[Exercise requirements] Please return all of the records verbatim, with the pictures omitted.

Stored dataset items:
*** Block opens ***
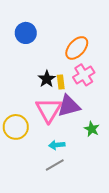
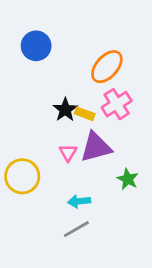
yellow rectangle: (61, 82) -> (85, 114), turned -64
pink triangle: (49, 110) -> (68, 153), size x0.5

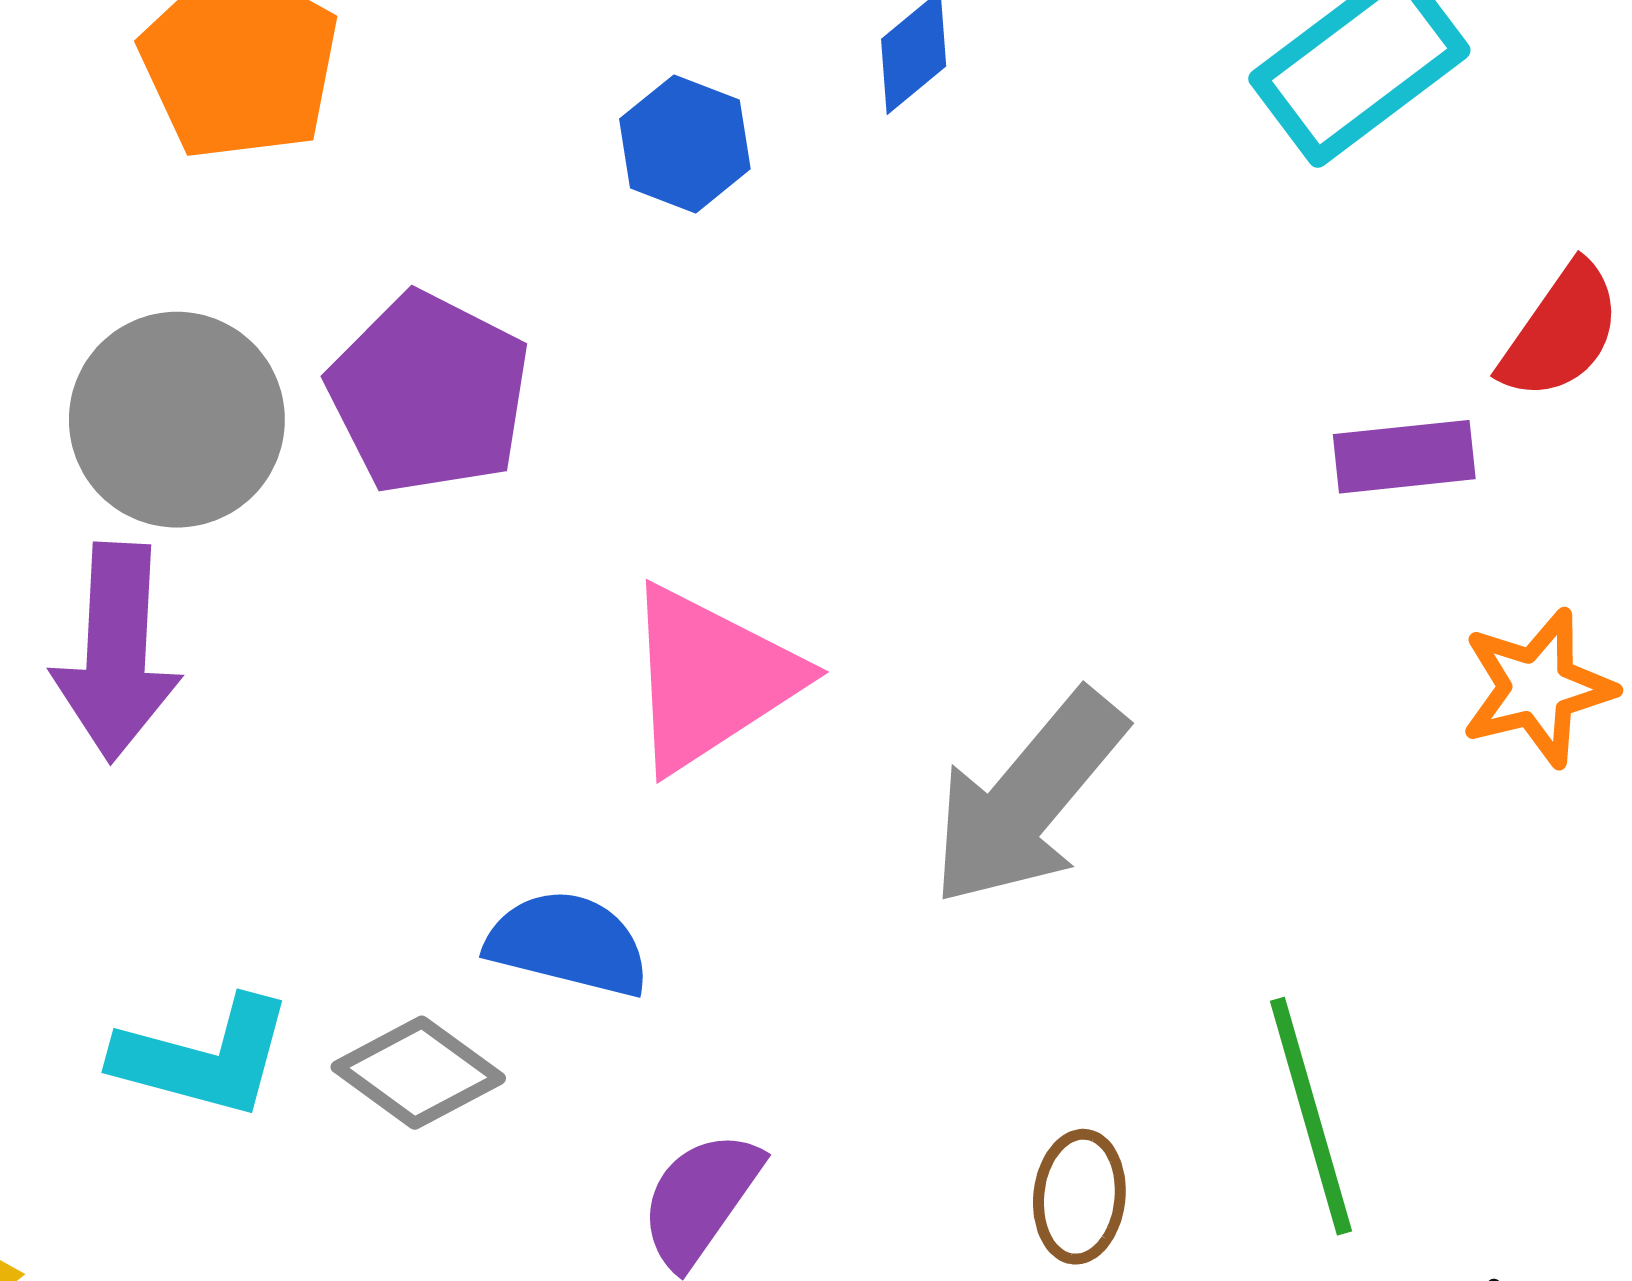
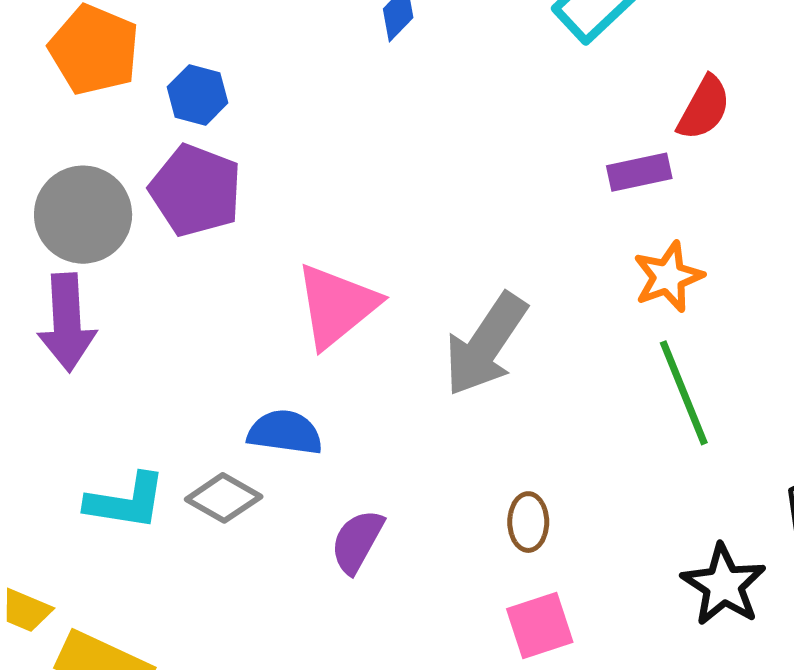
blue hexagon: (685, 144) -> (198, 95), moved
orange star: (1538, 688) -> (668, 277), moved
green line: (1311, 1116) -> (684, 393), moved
*** Block closes ***
[Exercise solution]
yellow rectangle: (61, 82) -> (85, 114), turned -64
pink triangle: (49, 110) -> (68, 153), size x0.5

blue hexagon: (685, 144) -> (198, 95), moved
orange star: (1538, 688) -> (668, 277), moved
green line: (1311, 1116) -> (684, 393), moved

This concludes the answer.